→ **Try it**
In the data, find the word "left" and copy out every line that has it.

--- START ---

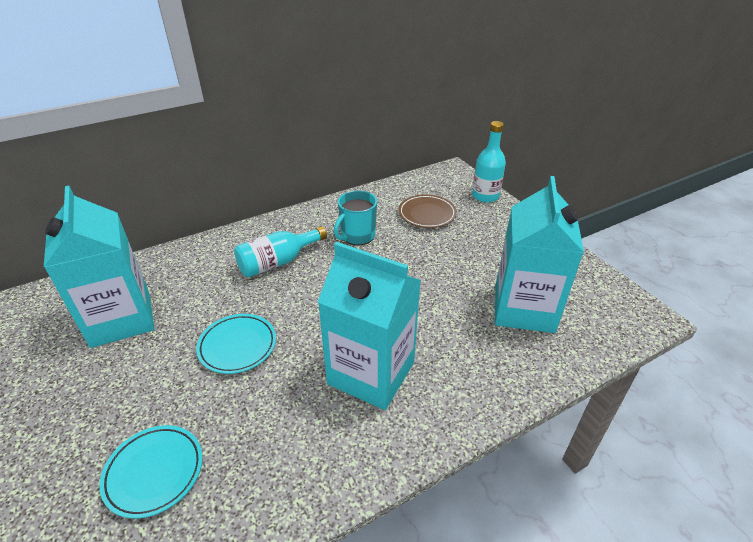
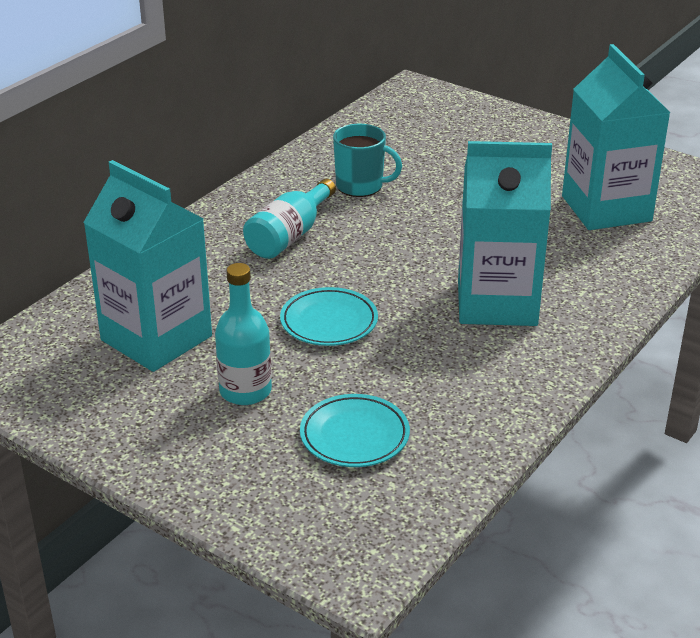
camera: 25 degrees left, 5 degrees down
turquoise mug [334,190,377,245] -> turquoise mug turned 90 degrees counterclockwise [333,124,402,197]
brown plate [399,194,457,228] -> none
turquoise bottle [472,121,506,203] -> turquoise bottle moved to [215,263,272,405]

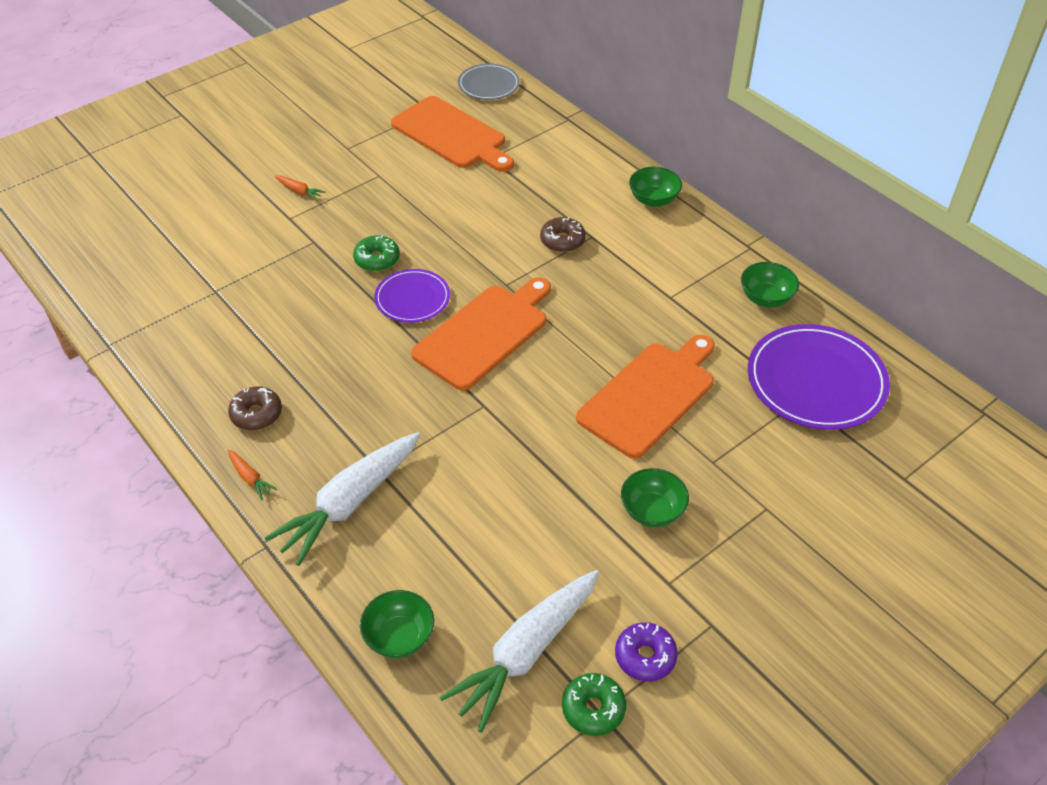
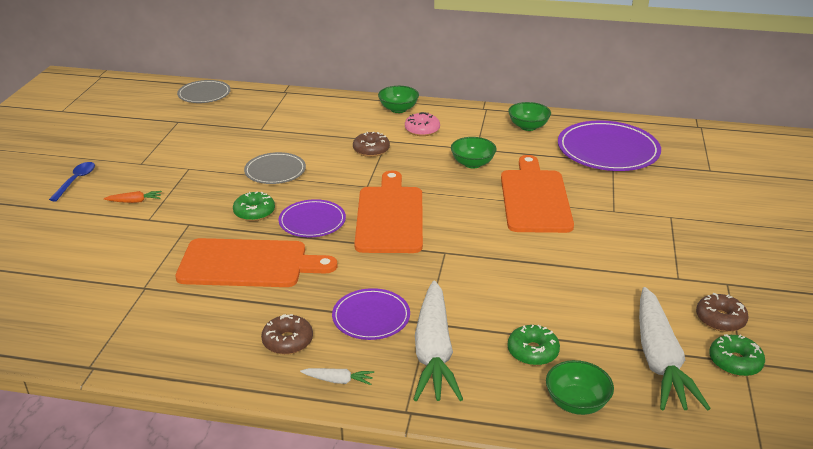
camera: 40 degrees left, 15 degrees down
orange carrot [228,450,278,500] -> white carrot [300,368,374,385]
orange cutting board [391,96,514,172] -> orange cutting board moved to [175,238,338,287]
purple donut [615,622,678,682] -> brown donut [696,293,749,332]
green bowl [621,468,689,527] -> green bowl moved to [451,137,497,168]
none -> blue spoon [49,162,95,202]
none -> grey plate [244,152,306,184]
none -> purple plate [332,288,410,340]
none -> pink donut [405,112,440,136]
none -> green donut [507,325,560,366]

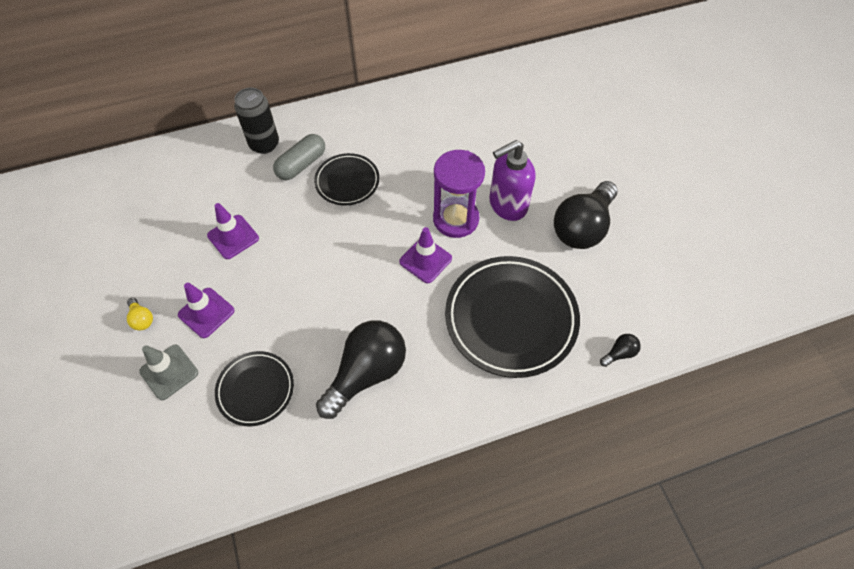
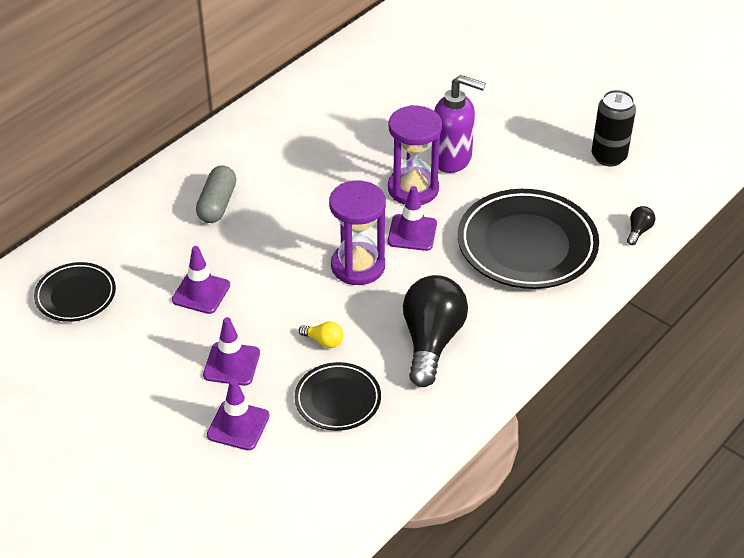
camera: 30 degrees left, 15 degrees down
yellow light bulb [127,298,153,330] -> yellow light bulb moved to [299,321,343,348]
grey traffic cone [139,344,198,400] -> purple traffic cone [207,379,270,450]
black can [234,88,279,154] -> black can moved to [592,90,636,167]
black plate [314,153,379,206] -> black plate moved to [34,262,116,322]
purple soap dispenser [489,140,536,221] -> purple soap dispenser turned 105 degrees counterclockwise [431,75,486,173]
black light bulb [554,181,618,249] -> none
none -> purple hourglass [329,181,386,285]

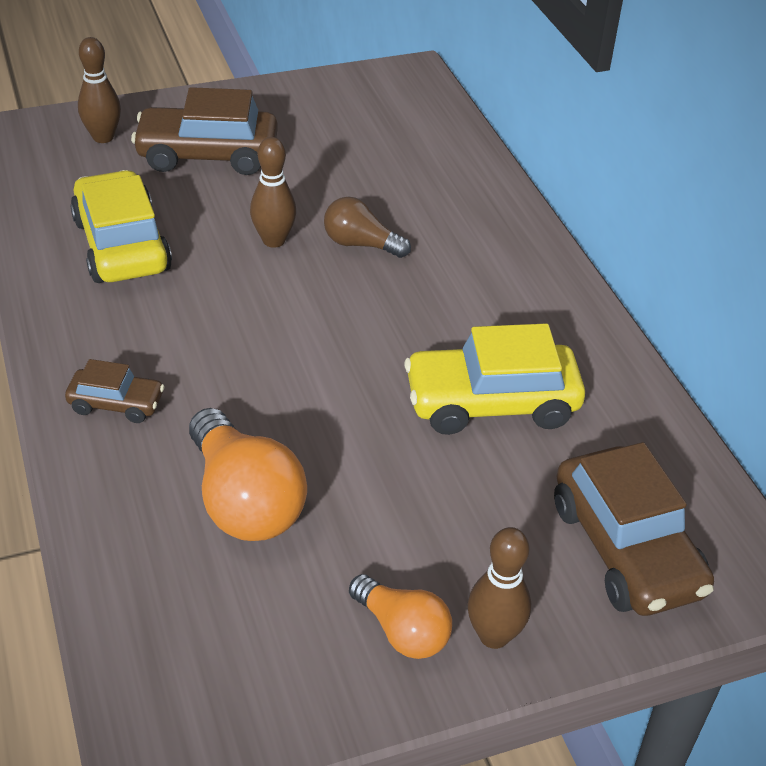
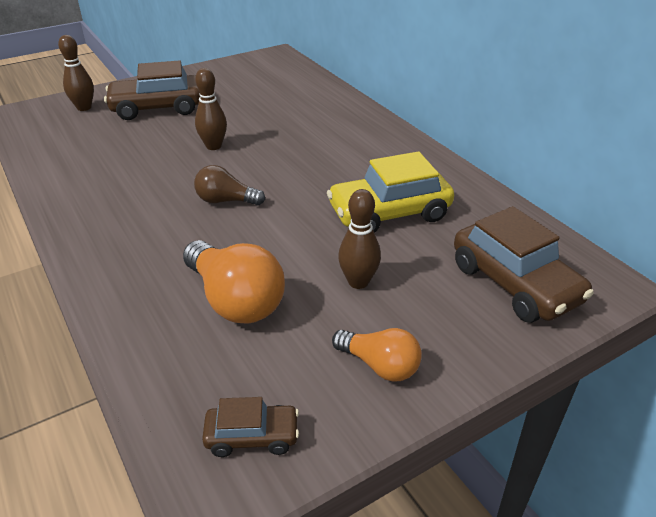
camera: 10 degrees left, 5 degrees down
brown car [65,359,164,423] -> brown car moved to [202,397,299,457]
yellow car [70,170,172,283] -> none
brown light bulb [324,197,411,258] -> brown light bulb moved to [194,165,265,205]
brown bowling pin [468,527,531,649] -> brown bowling pin moved to [338,189,381,289]

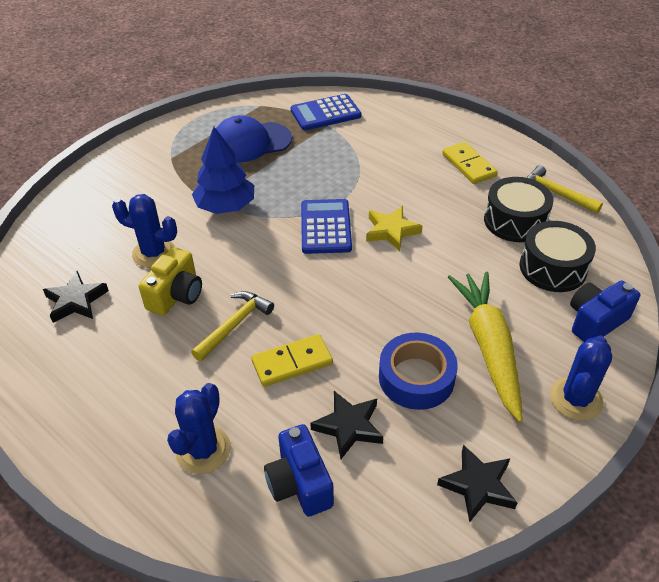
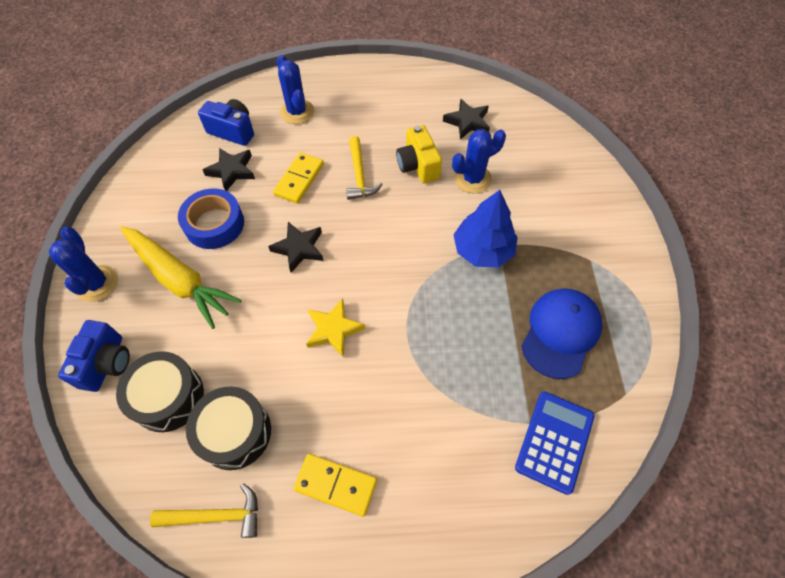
camera: 135 degrees right, 15 degrees up
blue calculator [301,199,352,254] -> none
black star [437,445,517,523] -> black star moved to [268,222,323,273]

--- END ---

→ **Result for this exercise**
camera: 25 degrees left, 5 degrees down
camera: 40 degrees left, 15 degrees down
camera: 30 degrees left, 15 degrees down
camera: 10 degrees left, 5 degrees down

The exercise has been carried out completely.